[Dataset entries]

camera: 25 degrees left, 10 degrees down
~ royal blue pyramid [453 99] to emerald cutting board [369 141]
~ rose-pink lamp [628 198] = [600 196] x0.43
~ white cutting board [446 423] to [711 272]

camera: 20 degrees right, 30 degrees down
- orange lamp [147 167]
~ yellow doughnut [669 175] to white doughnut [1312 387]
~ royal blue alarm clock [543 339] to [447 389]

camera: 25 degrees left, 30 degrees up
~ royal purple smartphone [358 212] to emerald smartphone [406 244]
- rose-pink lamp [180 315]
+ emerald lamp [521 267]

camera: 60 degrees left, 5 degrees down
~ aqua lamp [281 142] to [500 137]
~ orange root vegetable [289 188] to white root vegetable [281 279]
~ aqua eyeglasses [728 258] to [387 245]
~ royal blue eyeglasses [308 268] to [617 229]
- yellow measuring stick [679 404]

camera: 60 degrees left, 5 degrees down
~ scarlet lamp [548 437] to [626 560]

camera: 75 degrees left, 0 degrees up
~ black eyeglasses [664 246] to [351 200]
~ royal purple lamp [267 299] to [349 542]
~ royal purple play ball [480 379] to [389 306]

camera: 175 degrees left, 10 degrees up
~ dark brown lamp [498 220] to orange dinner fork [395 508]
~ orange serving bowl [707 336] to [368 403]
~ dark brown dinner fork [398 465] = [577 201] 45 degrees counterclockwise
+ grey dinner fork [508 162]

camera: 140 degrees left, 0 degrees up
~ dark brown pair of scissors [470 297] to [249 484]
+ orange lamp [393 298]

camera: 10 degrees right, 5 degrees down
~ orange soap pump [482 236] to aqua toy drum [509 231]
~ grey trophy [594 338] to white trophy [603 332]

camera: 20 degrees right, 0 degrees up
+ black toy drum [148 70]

WHAT IS EXPECTED: Keep to the lines above, from the first one through the line where "[600 196] x0.43" appears, and copy them exactly.

RESULT:
camera: 25 degrees left, 10 degrees down
~ royal blue pyramid [453 99] to emerald cutting board [369 141]
~ rose-pink lamp [628 198] = [600 196] x0.43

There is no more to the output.